### What needs to be done
Output every entry exactly as written, skipping any pictures.

### Information supplied
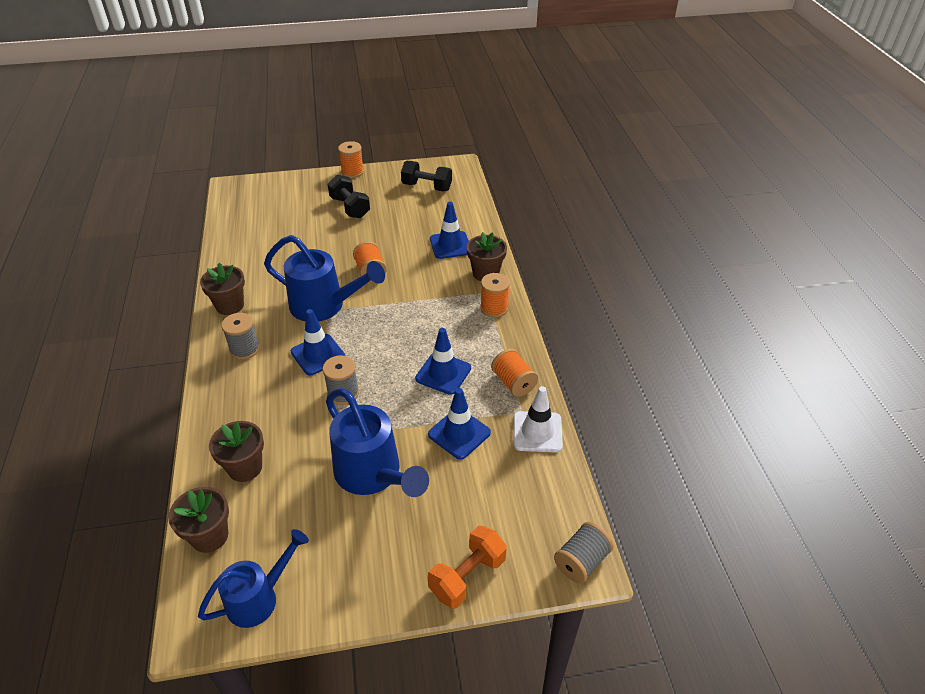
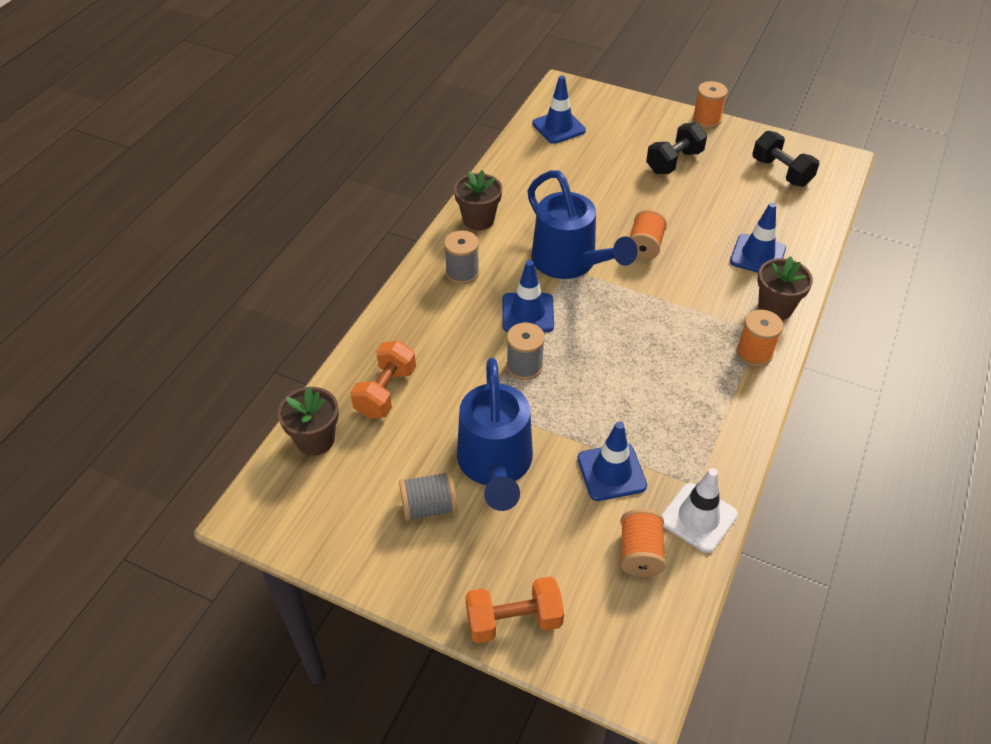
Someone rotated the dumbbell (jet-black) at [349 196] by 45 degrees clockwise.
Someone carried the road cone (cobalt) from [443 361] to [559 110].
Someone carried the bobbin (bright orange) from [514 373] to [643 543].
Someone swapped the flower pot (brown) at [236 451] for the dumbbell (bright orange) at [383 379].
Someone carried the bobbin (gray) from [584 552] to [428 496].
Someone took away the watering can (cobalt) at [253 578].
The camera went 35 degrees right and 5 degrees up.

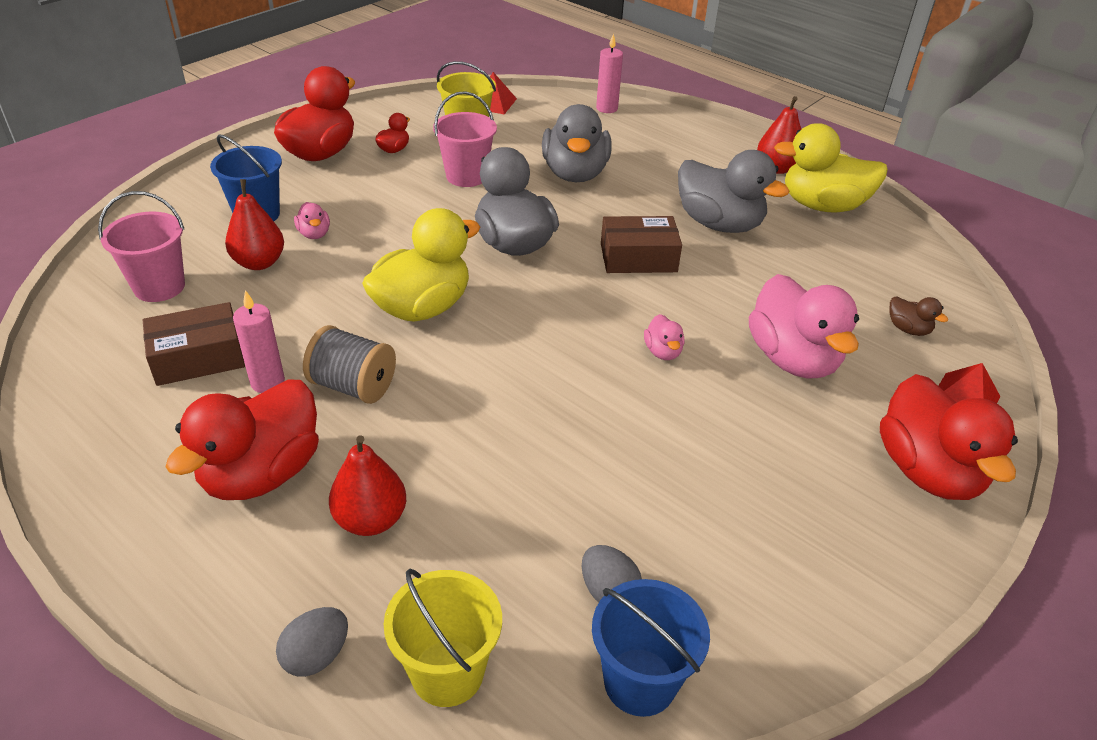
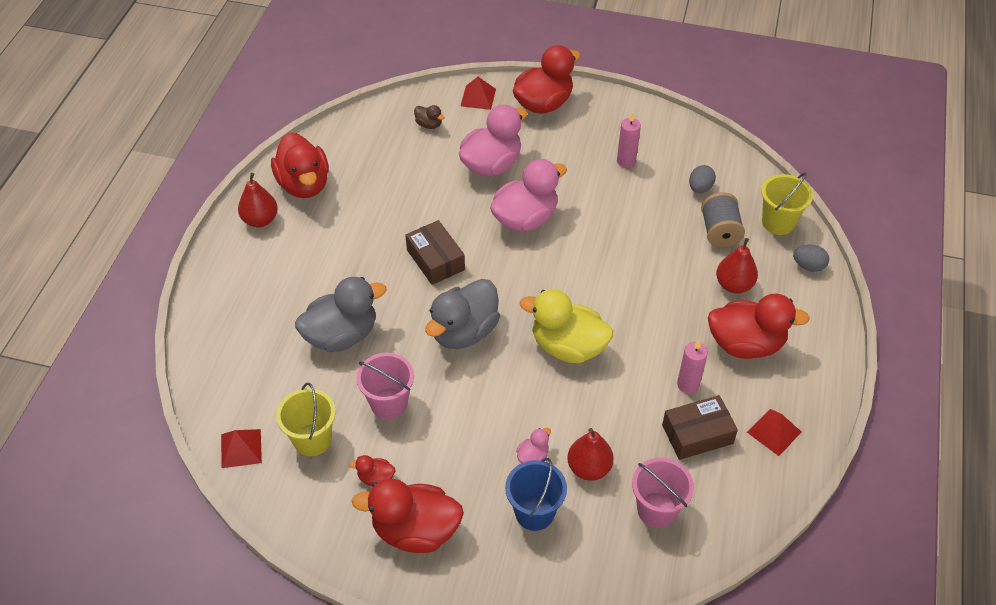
Someone carried the candle (rose-pink) from [609 73] to [629 140].
Someone repainted the toy duck (golden) at [831 168], which became the toy duck (scarlet) at [300 165].
Someone took away the toy duck (gray) at [733 191].
Someone rotated the toy duck (brown) at [919 316] by 105 degrees clockwise.
Someone rotated the package (brown) at [194 344] by 60 degrees counterclockwise.
Someone scaled the toy duck (rose-pink) at [664 337] by 2.27.
Someone carried the bobbin (gray) from [349 364] to [723 219].
Someone took away the sand bucket (cobalt) at [651 648].
Someone put down the pyramid shape (scarlet) at [774 432].
The camera went 115 degrees left and 10 degrees up.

### Written answer
Someone rotated the dumbbell (jet-black) at [349 196] by 45 degrees clockwise.
Someone carried the road cone (cobalt) from [443 361] to [559 110].
Someone carried the bobbin (bright orange) from [514 373] to [643 543].
Someone swapped the flower pot (brown) at [236 451] for the dumbbell (bright orange) at [383 379].
Someone carried the bobbin (gray) from [584 552] to [428 496].
Someone took away the watering can (cobalt) at [253 578].
The camera went 35 degrees right and 5 degrees up.

Someone carried the candle (rose-pink) from [609 73] to [629 140].
Someone repainted the toy duck (golden) at [831 168], which became the toy duck (scarlet) at [300 165].
Someone took away the toy duck (gray) at [733 191].
Someone rotated the toy duck (brown) at [919 316] by 105 degrees clockwise.
Someone rotated the package (brown) at [194 344] by 60 degrees counterclockwise.
Someone scaled the toy duck (rose-pink) at [664 337] by 2.27.
Someone carried the bobbin (gray) from [349 364] to [723 219].
Someone took away the sand bucket (cobalt) at [651 648].
Someone put down the pyramid shape (scarlet) at [774 432].
The camera went 115 degrees left and 10 degrees up.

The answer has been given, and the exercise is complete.